_Given entries_
_ _ _ _ _

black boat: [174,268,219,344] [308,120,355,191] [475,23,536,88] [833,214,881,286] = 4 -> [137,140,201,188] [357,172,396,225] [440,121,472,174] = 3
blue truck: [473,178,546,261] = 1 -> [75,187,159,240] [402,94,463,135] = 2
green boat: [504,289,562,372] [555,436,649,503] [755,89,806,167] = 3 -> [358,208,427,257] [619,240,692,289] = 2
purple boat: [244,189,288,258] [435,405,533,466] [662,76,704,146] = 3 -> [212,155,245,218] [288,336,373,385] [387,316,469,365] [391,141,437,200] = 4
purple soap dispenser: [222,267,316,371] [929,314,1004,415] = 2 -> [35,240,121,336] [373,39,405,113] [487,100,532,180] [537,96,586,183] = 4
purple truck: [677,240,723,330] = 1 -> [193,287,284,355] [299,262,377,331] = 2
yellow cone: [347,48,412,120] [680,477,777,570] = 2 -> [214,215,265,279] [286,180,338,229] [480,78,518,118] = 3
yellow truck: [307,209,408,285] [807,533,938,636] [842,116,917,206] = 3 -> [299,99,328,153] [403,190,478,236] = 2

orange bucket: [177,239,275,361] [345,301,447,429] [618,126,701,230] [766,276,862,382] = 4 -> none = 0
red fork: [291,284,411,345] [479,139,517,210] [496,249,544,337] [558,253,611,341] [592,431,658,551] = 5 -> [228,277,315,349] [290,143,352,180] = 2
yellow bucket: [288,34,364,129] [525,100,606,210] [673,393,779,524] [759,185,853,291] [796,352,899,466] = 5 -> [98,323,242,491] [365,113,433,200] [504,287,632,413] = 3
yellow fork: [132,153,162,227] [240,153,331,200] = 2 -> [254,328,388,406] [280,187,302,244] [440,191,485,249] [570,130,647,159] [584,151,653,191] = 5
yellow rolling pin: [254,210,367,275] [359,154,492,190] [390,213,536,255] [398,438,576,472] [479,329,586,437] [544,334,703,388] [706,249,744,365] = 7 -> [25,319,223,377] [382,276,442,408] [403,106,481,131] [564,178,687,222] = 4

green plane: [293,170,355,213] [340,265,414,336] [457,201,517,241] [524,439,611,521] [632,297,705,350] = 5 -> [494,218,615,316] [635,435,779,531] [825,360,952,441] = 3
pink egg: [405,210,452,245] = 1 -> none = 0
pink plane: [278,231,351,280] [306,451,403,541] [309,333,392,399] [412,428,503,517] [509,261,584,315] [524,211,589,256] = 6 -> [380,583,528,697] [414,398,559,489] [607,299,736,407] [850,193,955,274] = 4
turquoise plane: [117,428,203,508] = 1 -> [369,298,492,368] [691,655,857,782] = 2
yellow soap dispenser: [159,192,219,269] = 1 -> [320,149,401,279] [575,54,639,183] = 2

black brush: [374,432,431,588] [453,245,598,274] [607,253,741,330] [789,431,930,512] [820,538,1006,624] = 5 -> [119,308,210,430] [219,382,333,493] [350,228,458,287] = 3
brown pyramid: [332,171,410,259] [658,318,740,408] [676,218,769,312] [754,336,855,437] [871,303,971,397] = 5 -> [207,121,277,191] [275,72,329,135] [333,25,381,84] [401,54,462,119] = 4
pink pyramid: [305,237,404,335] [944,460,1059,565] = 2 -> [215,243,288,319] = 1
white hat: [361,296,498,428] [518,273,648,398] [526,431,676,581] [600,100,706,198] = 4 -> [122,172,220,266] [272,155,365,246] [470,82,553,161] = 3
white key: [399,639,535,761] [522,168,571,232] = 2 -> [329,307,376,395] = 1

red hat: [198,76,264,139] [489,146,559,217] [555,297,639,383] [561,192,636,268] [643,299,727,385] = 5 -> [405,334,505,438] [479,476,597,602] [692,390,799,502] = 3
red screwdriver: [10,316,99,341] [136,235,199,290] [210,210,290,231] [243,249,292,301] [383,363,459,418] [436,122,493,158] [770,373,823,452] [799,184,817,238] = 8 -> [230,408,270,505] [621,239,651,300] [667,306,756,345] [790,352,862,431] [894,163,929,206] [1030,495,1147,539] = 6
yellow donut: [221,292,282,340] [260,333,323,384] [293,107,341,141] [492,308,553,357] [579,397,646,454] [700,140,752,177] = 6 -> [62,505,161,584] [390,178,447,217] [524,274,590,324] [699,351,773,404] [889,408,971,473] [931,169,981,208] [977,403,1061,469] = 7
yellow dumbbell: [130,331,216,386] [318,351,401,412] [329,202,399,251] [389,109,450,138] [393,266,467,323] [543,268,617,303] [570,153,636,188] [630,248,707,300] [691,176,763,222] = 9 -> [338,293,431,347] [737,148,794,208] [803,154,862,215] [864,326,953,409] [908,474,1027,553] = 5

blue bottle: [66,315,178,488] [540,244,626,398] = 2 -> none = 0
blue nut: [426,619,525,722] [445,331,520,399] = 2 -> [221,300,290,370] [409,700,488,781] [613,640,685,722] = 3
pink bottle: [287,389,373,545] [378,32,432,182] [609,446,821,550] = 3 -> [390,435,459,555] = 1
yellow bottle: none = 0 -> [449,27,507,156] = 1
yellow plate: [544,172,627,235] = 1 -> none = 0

_ _ _ _ _

_What is expected_
Set down every entry again, word for word.

_Written answer_
black boat: [174,268,219,344] [308,120,355,191] [475,23,536,88] [833,214,881,286] = 4 -> [137,140,201,188] [357,172,396,225] [440,121,472,174] = 3
blue truck: [473,178,546,261] = 1 -> [75,187,159,240] [402,94,463,135] = 2
green boat: [504,289,562,372] [555,436,649,503] [755,89,806,167] = 3 -> [358,208,427,257] [619,240,692,289] = 2
purple boat: [244,189,288,258] [435,405,533,466] [662,76,704,146] = 3 -> [212,155,245,218] [288,336,373,385] [387,316,469,365] [391,141,437,200] = 4
purple soap dispenser: [222,267,316,371] [929,314,1004,415] = 2 -> [35,240,121,336] [373,39,405,113] [487,100,532,180] [537,96,586,183] = 4
purple truck: [677,240,723,330] = 1 -> [193,287,284,355] [299,262,377,331] = 2
yellow cone: [347,48,412,120] [680,477,777,570] = 2 -> [214,215,265,279] [286,180,338,229] [480,78,518,118] = 3
yellow truck: [307,209,408,285] [807,533,938,636] [842,116,917,206] = 3 -> [299,99,328,153] [403,190,478,236] = 2

orange bucket: [177,239,275,361] [345,301,447,429] [618,126,701,230] [766,276,862,382] = 4 -> none = 0
red fork: [291,284,411,345] [479,139,517,210] [496,249,544,337] [558,253,611,341] [592,431,658,551] = 5 -> [228,277,315,349] [290,143,352,180] = 2
yellow bucket: [288,34,364,129] [525,100,606,210] [673,393,779,524] [759,185,853,291] [796,352,899,466] = 5 -> [98,323,242,491] [365,113,433,200] [504,287,632,413] = 3
yellow fork: [132,153,162,227] [240,153,331,200] = 2 -> [254,328,388,406] [280,187,302,244] [440,191,485,249] [570,130,647,159] [584,151,653,191] = 5
yellow rolling pin: [254,210,367,275] [359,154,492,190] [390,213,536,255] [398,438,576,472] [479,329,586,437] [544,334,703,388] [706,249,744,365] = 7 -> [25,319,223,377] [382,276,442,408] [403,106,481,131] [564,178,687,222] = 4

green plane: [293,170,355,213] [340,265,414,336] [457,201,517,241] [524,439,611,521] [632,297,705,350] = 5 -> [494,218,615,316] [635,435,779,531] [825,360,952,441] = 3
pink egg: [405,210,452,245] = 1 -> none = 0
pink plane: [278,231,351,280] [306,451,403,541] [309,333,392,399] [412,428,503,517] [509,261,584,315] [524,211,589,256] = 6 -> [380,583,528,697] [414,398,559,489] [607,299,736,407] [850,193,955,274] = 4
turquoise plane: [117,428,203,508] = 1 -> [369,298,492,368] [691,655,857,782] = 2
yellow soap dispenser: [159,192,219,269] = 1 -> [320,149,401,279] [575,54,639,183] = 2

black brush: [374,432,431,588] [453,245,598,274] [607,253,741,330] [789,431,930,512] [820,538,1006,624] = 5 -> [119,308,210,430] [219,382,333,493] [350,228,458,287] = 3
brown pyramid: [332,171,410,259] [658,318,740,408] [676,218,769,312] [754,336,855,437] [871,303,971,397] = 5 -> [207,121,277,191] [275,72,329,135] [333,25,381,84] [401,54,462,119] = 4
pink pyramid: [305,237,404,335] [944,460,1059,565] = 2 -> [215,243,288,319] = 1
white hat: [361,296,498,428] [518,273,648,398] [526,431,676,581] [600,100,706,198] = 4 -> [122,172,220,266] [272,155,365,246] [470,82,553,161] = 3
white key: [399,639,535,761] [522,168,571,232] = 2 -> [329,307,376,395] = 1

red hat: [198,76,264,139] [489,146,559,217] [555,297,639,383] [561,192,636,268] [643,299,727,385] = 5 -> [405,334,505,438] [479,476,597,602] [692,390,799,502] = 3
red screwdriver: [10,316,99,341] [136,235,199,290] [210,210,290,231] [243,249,292,301] [383,363,459,418] [436,122,493,158] [770,373,823,452] [799,184,817,238] = 8 -> [230,408,270,505] [621,239,651,300] [667,306,756,345] [790,352,862,431] [894,163,929,206] [1030,495,1147,539] = 6
yellow donut: [221,292,282,340] [260,333,323,384] [293,107,341,141] [492,308,553,357] [579,397,646,454] [700,140,752,177] = 6 -> [62,505,161,584] [390,178,447,217] [524,274,590,324] [699,351,773,404] [889,408,971,473] [931,169,981,208] [977,403,1061,469] = 7
yellow dumbbell: [130,331,216,386] [318,351,401,412] [329,202,399,251] [389,109,450,138] [393,266,467,323] [543,268,617,303] [570,153,636,188] [630,248,707,300] [691,176,763,222] = 9 -> [338,293,431,347] [737,148,794,208] [803,154,862,215] [864,326,953,409] [908,474,1027,553] = 5

blue bottle: [66,315,178,488] [540,244,626,398] = 2 -> none = 0
blue nut: [426,619,525,722] [445,331,520,399] = 2 -> [221,300,290,370] [409,700,488,781] [613,640,685,722] = 3
pink bottle: [287,389,373,545] [378,32,432,182] [609,446,821,550] = 3 -> [390,435,459,555] = 1
yellow bottle: none = 0 -> [449,27,507,156] = 1
yellow plate: [544,172,627,235] = 1 -> none = 0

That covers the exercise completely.